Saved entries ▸
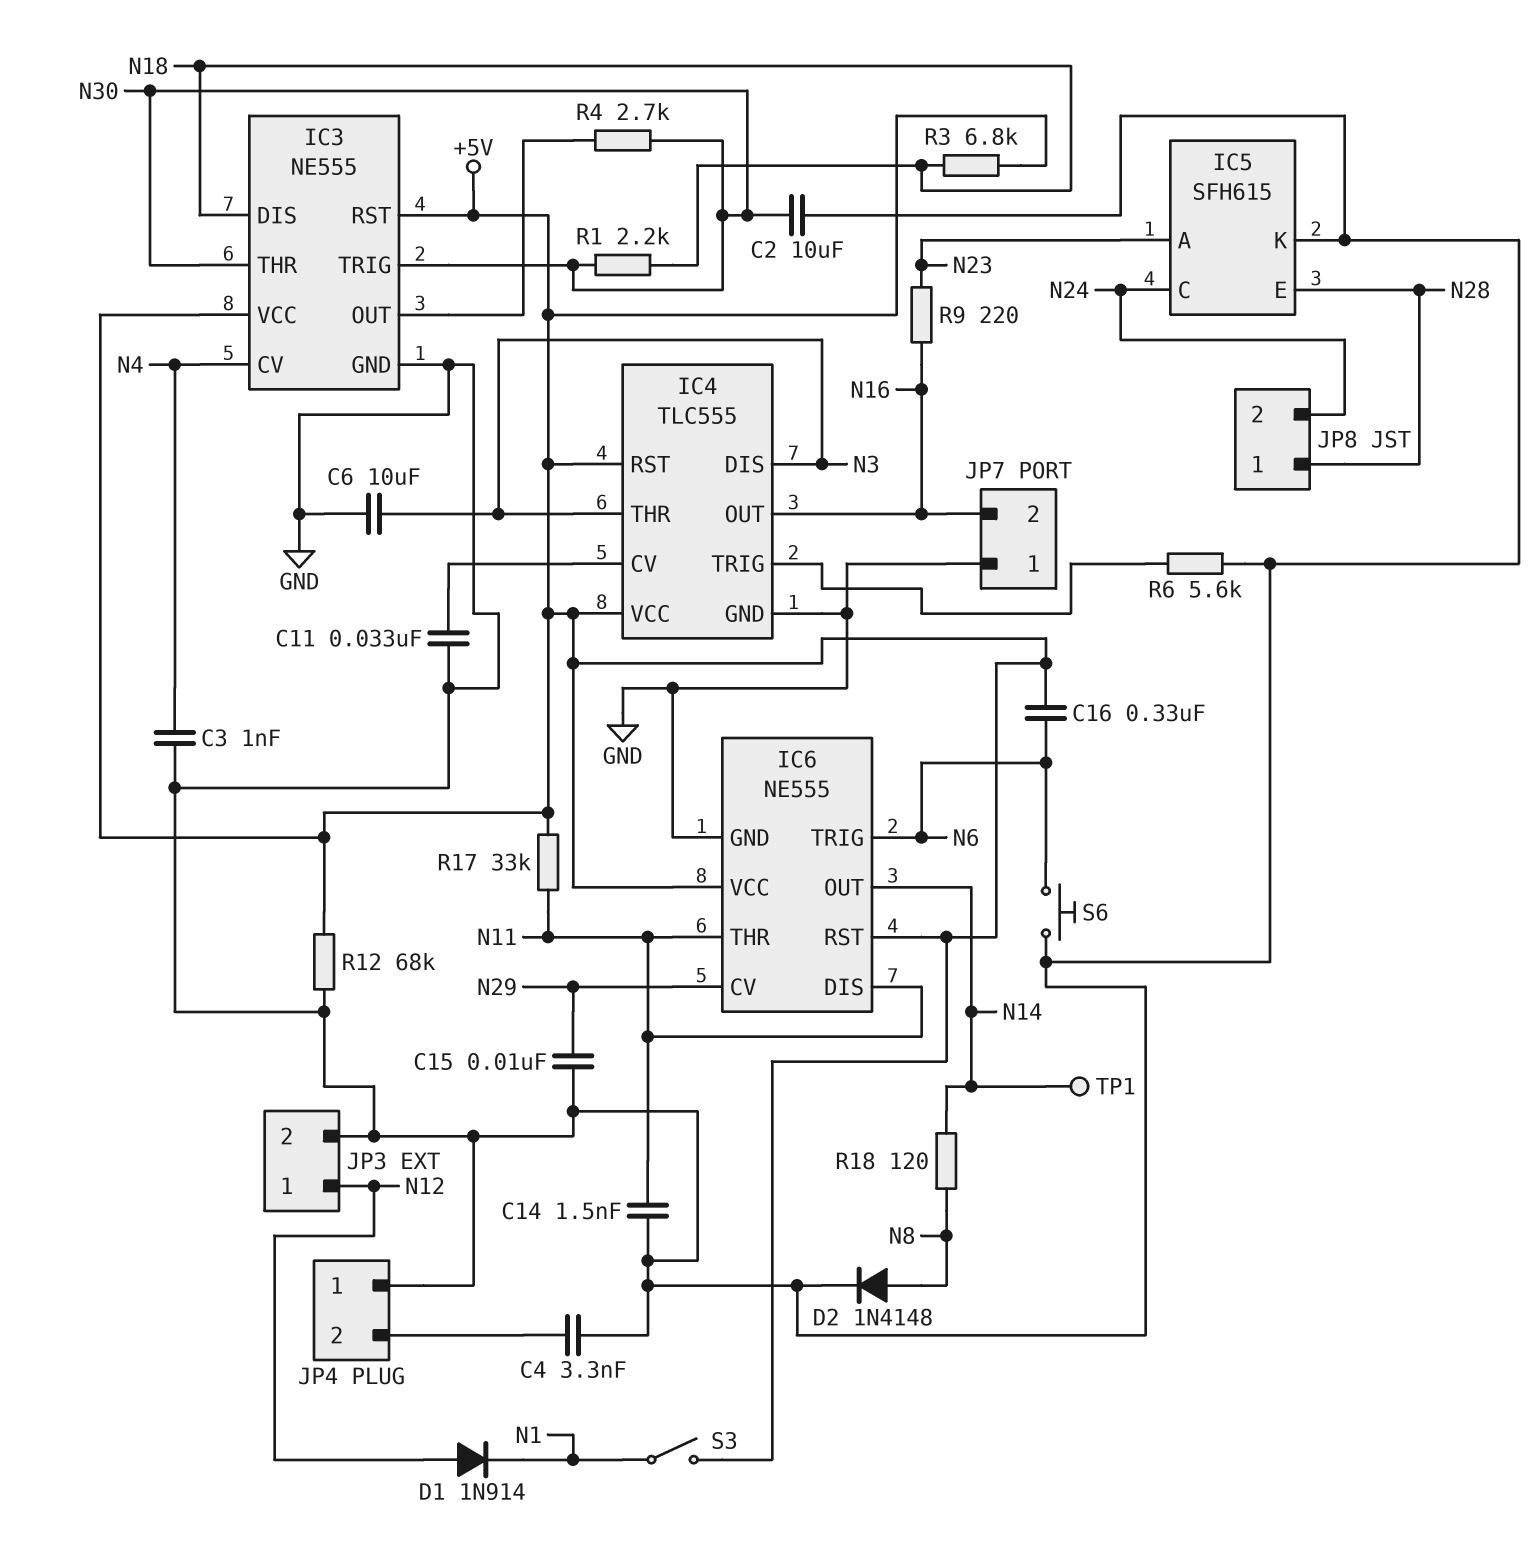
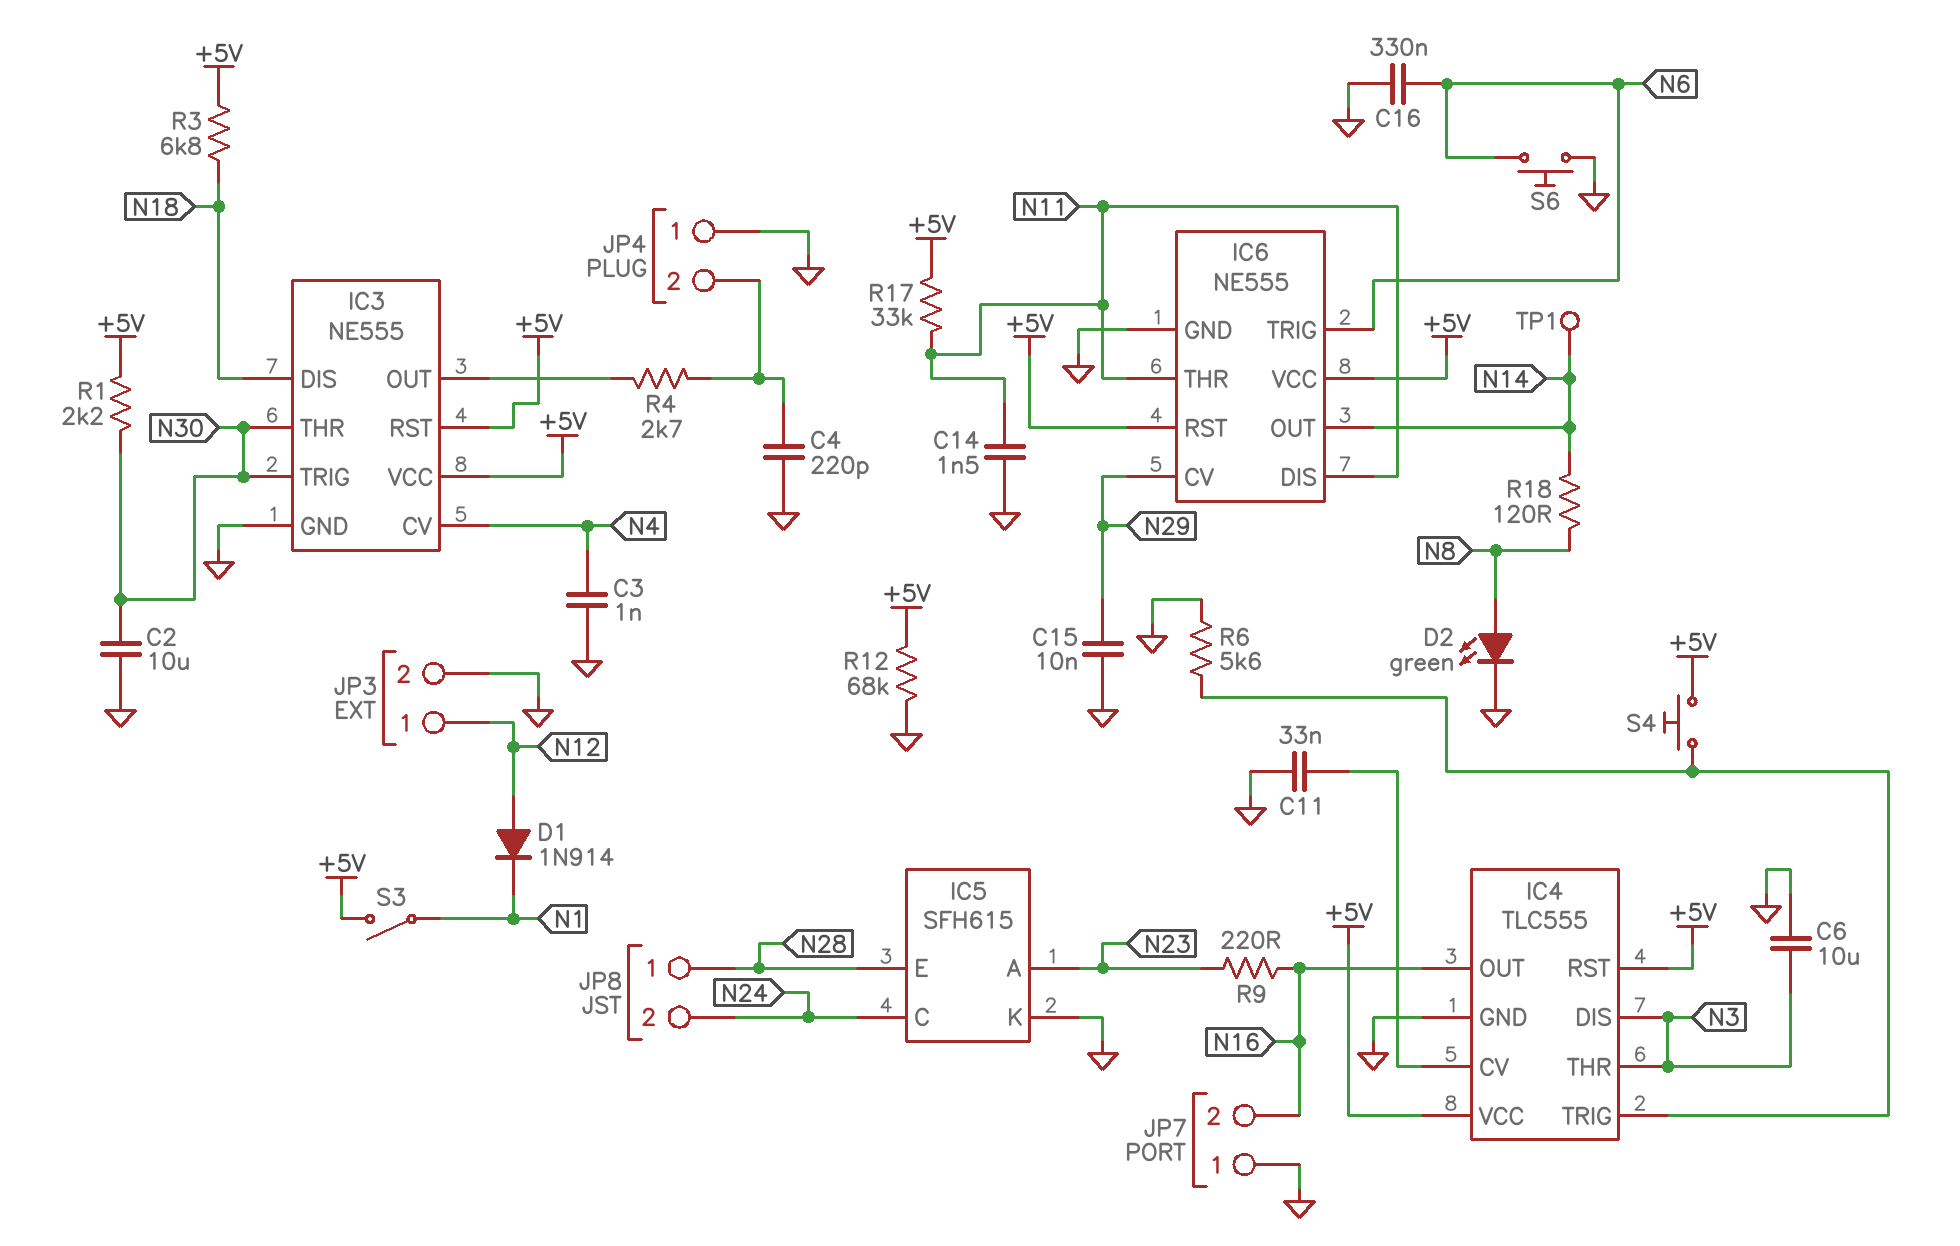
C4: 3.3nF (GND, JP4/2) -> 220pF (GND, JP4/2)
C16: 330nF (+5V, N6) -> 330nF (GND, N6)
D2: diode 1N4148 (A N8, K GND) -> LED green (A N8, K GND)
R1: 2.2k (N18, N30) -> 2.2k (+5V, N30)
R4: 2.7k (IC3/OUT, N30) -> 2.7k (IC3/OUT, JP4/2)
S4: none -> button (+5V, IC4/TRIG)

Problem details ▸
Every line above should be copied exactly, apart from any pictures.

Written answer ▸
C4: 3.3nF (GND, JP4/2) -> 220pF (GND, JP4/2)
C16: 330nF (+5V, N6) -> 330nF (GND, N6)
D2: diode 1N4148 (A N8, K GND) -> LED green (A N8, K GND)
R1: 2.2k (N18, N30) -> 2.2k (+5V, N30)
R4: 2.7k (IC3/OUT, N30) -> 2.7k (IC3/OUT, JP4/2)
S4: none -> button (+5V, IC4/TRIG)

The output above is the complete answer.